▶ [EXERCISE DESCRIPTION]: The required output is the line containing "camera: 40 degrees right, 10 degrees up" through the final line of the material below, printed exactly, with no other lines.

▶ [INFORMATION SUPPLIED]:

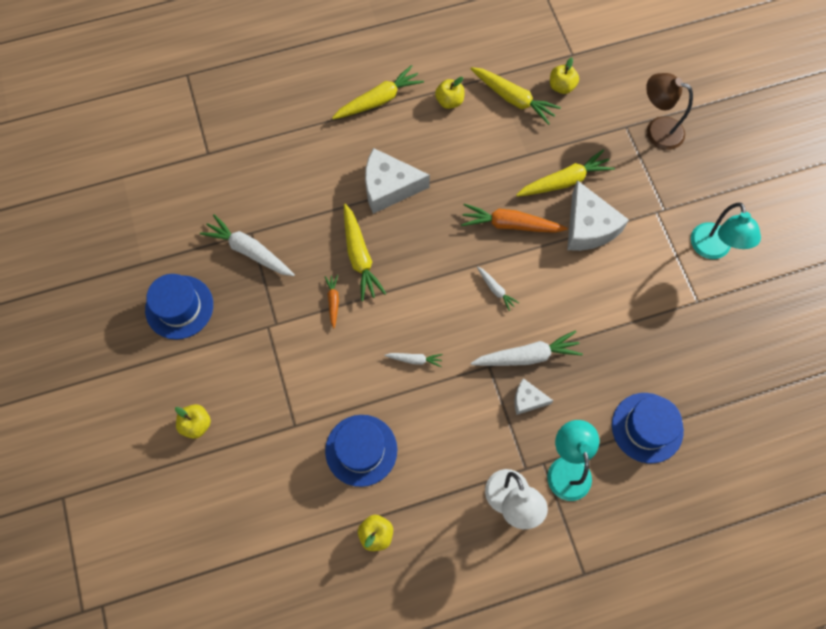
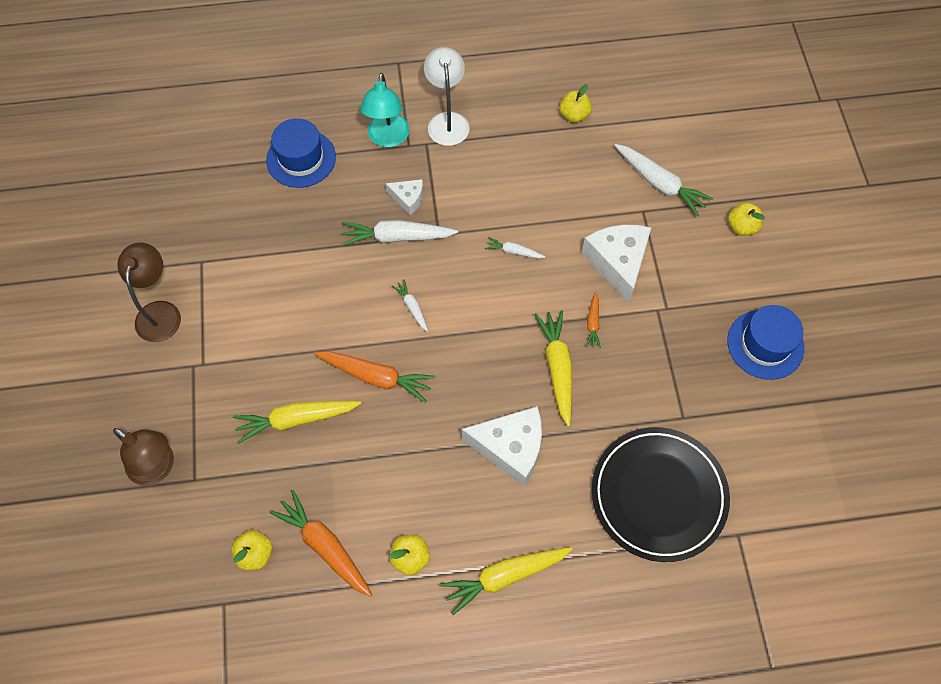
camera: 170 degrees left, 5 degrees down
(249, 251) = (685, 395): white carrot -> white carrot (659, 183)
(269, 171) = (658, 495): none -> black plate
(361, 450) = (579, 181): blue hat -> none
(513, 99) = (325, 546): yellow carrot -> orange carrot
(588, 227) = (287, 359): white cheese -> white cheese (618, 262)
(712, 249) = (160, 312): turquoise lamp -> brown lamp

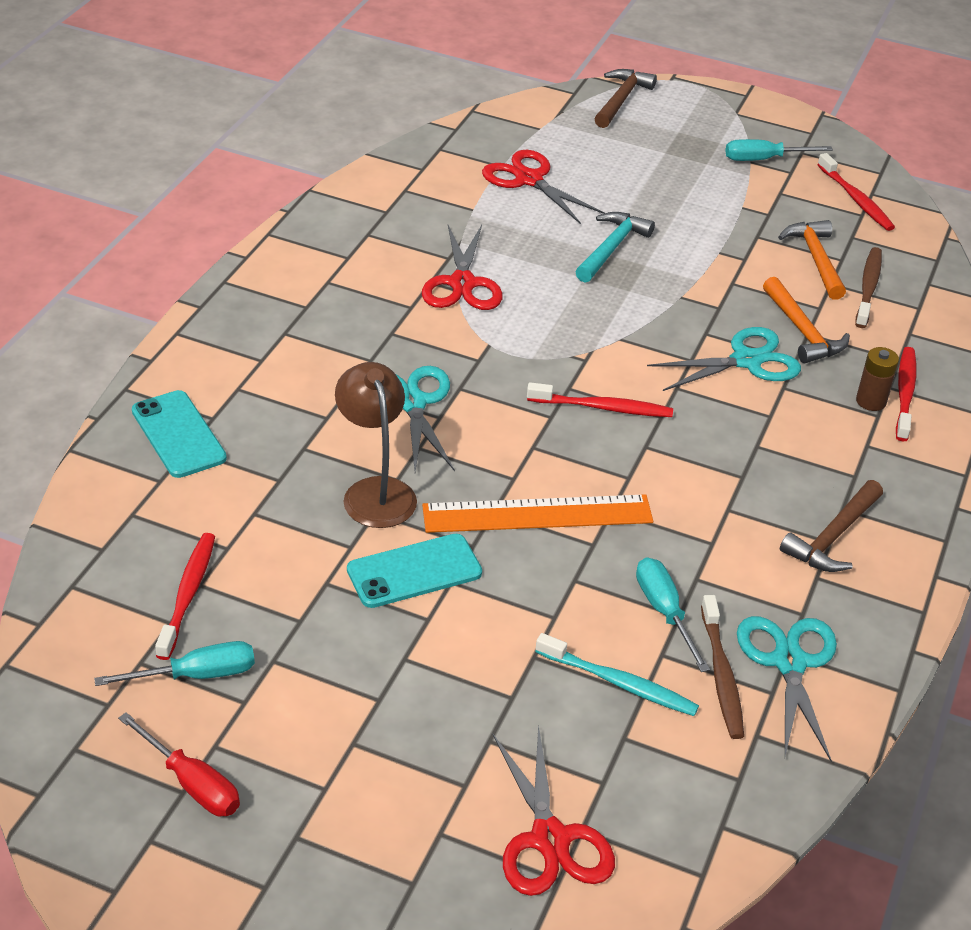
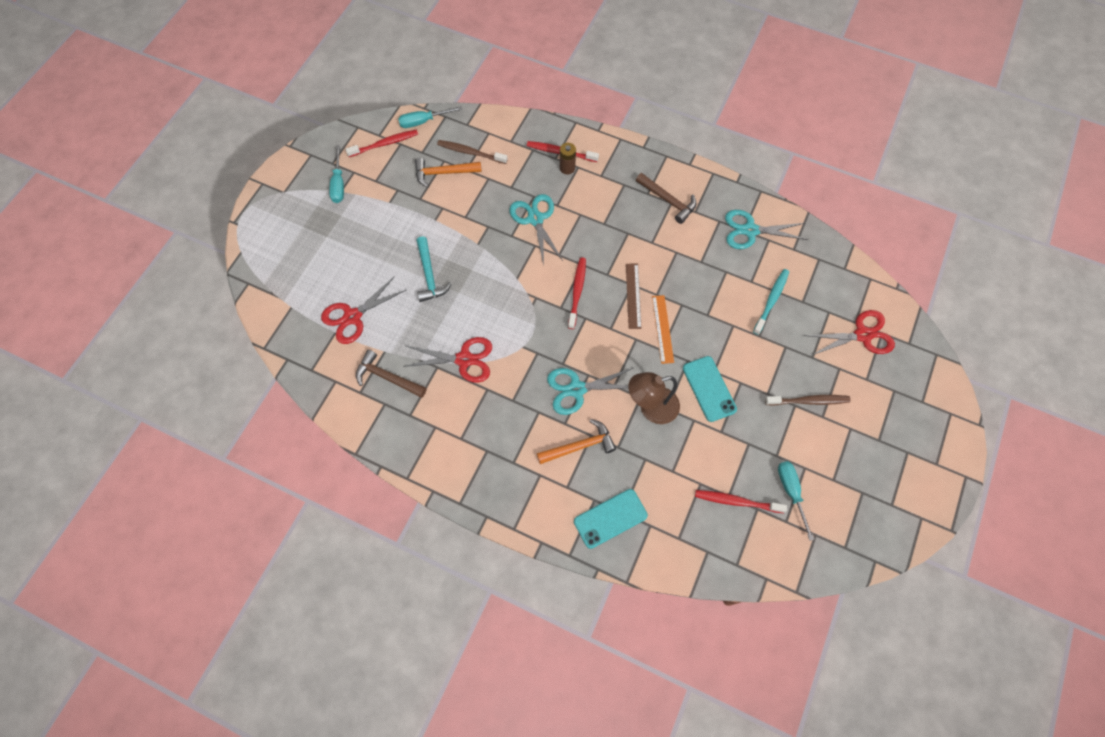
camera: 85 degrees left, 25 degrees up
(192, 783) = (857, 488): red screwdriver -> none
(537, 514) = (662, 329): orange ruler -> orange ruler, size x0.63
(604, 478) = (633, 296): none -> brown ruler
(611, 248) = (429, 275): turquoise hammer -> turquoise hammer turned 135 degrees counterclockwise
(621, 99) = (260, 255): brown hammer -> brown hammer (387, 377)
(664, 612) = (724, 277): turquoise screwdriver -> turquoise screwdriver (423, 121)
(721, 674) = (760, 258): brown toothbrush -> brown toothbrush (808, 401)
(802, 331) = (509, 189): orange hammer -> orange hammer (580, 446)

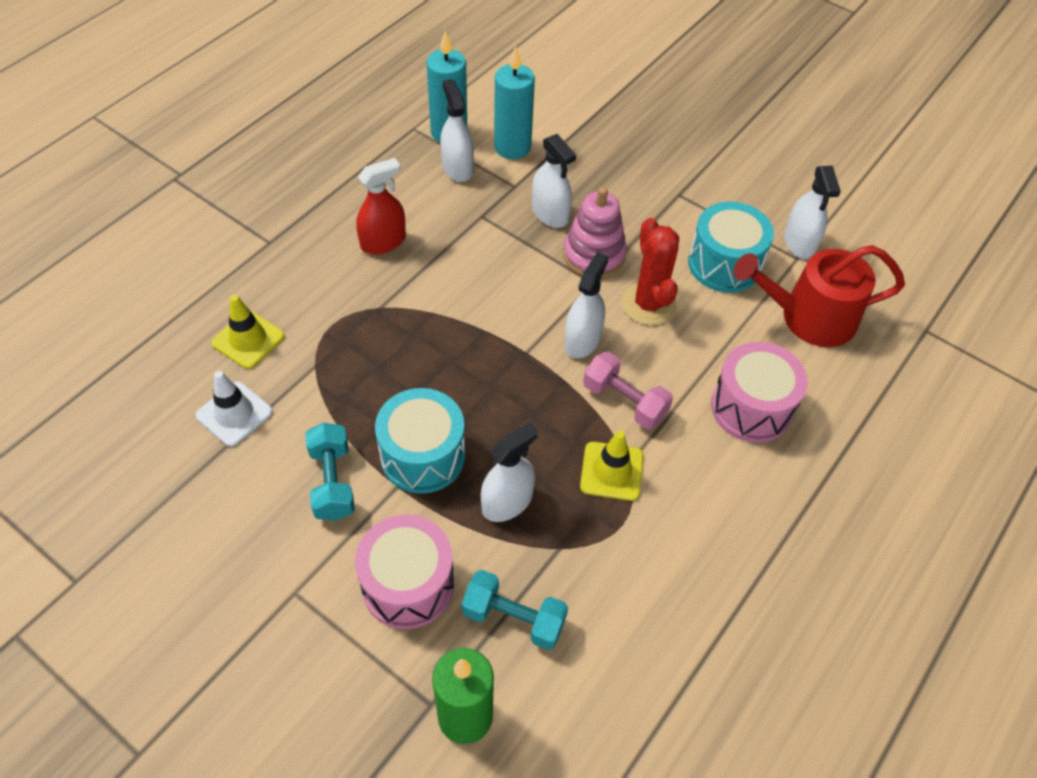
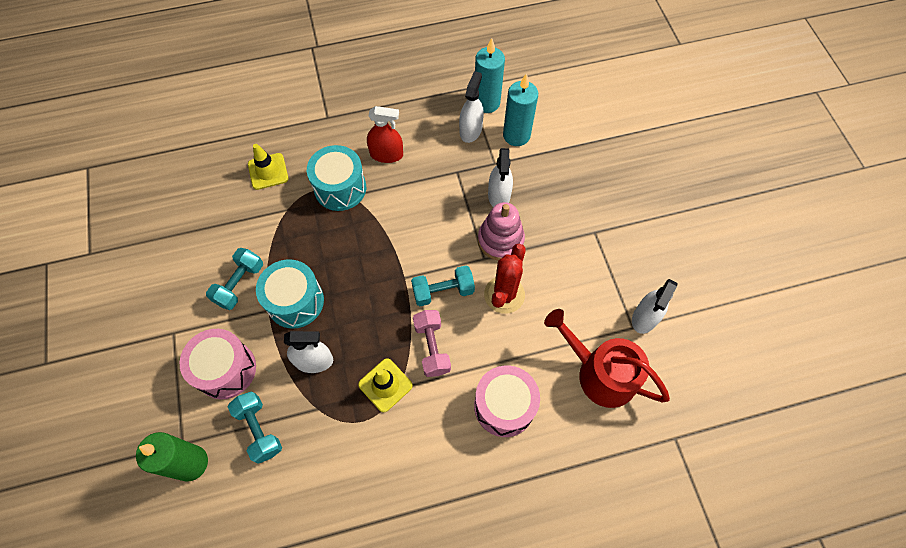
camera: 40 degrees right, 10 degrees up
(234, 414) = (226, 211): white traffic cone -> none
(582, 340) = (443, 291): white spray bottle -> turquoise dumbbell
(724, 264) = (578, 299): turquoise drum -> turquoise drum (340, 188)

▶ [EXERCISE SOLUTION]:
camera: 40 degrees right, 10 degrees up
(234, 414) = (226, 211): white traffic cone -> none
(582, 340) = (443, 291): white spray bottle -> turquoise dumbbell
(724, 264) = (578, 299): turquoise drum -> turquoise drum (340, 188)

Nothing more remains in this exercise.